WHAT NEEDS TO BE DONE =>
Since only the written part is wanted, repeat the records exactly and omit the pictures.

MATERIAL SHOWN =>
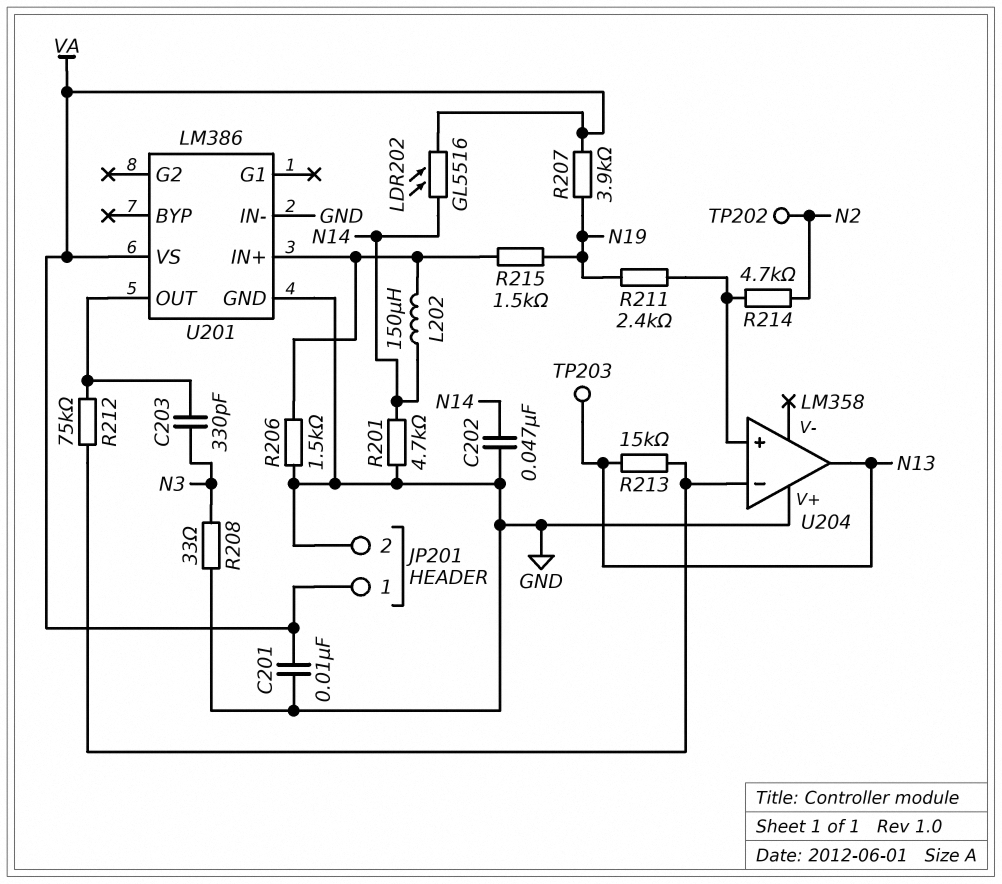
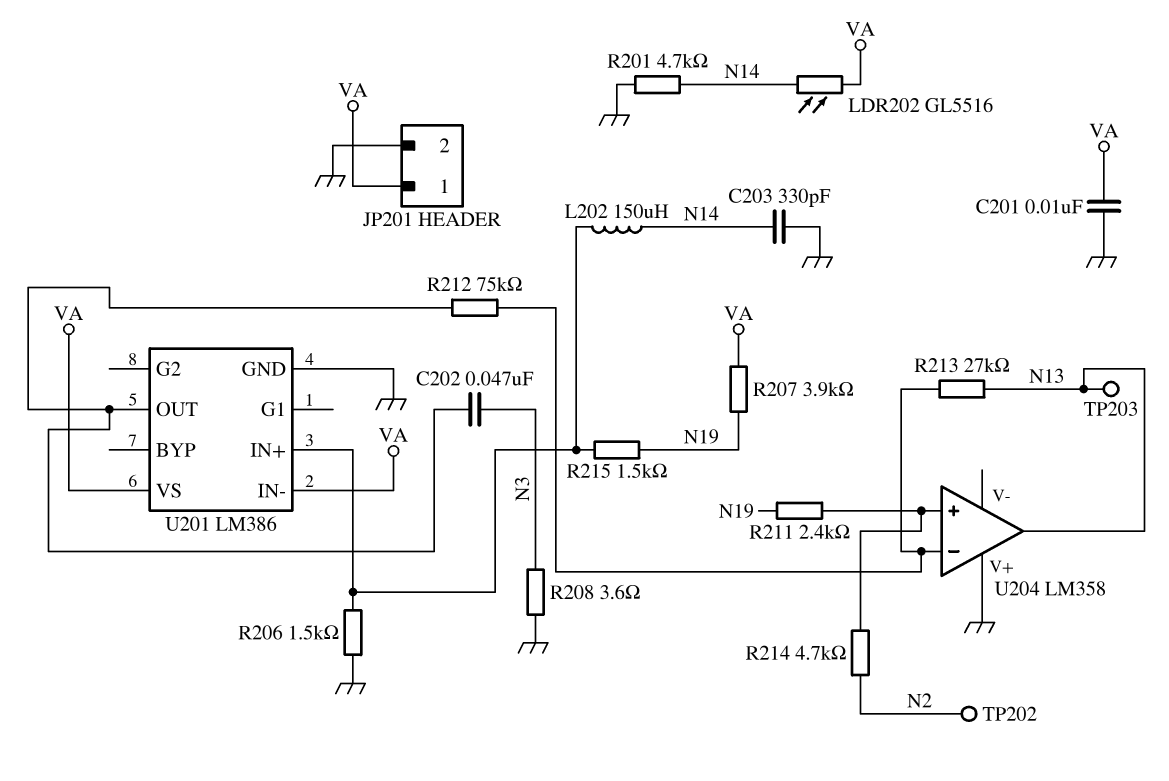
C202: 47nF (GND, N14) -> 47nF (N3, U201/OUT)
C203: 330pF (N3, U201/OUT) -> 330pF (GND, N14)
R208: 33 (GND, N3) -> 3.6 (GND, N3)
R213: 15k (N13, U204/in-) -> 27k (N13, U204/in-)
U201 pin IN-: GND -> VA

ANSWER SPACE =>
C202: 47nF (GND, N14) -> 47nF (N3, U201/OUT)
C203: 330pF (N3, U201/OUT) -> 330pF (GND, N14)
R208: 33 (GND, N3) -> 3.6 (GND, N3)
R213: 15k (N13, U204/in-) -> 27k (N13, U204/in-)
U201 pin IN-: GND -> VA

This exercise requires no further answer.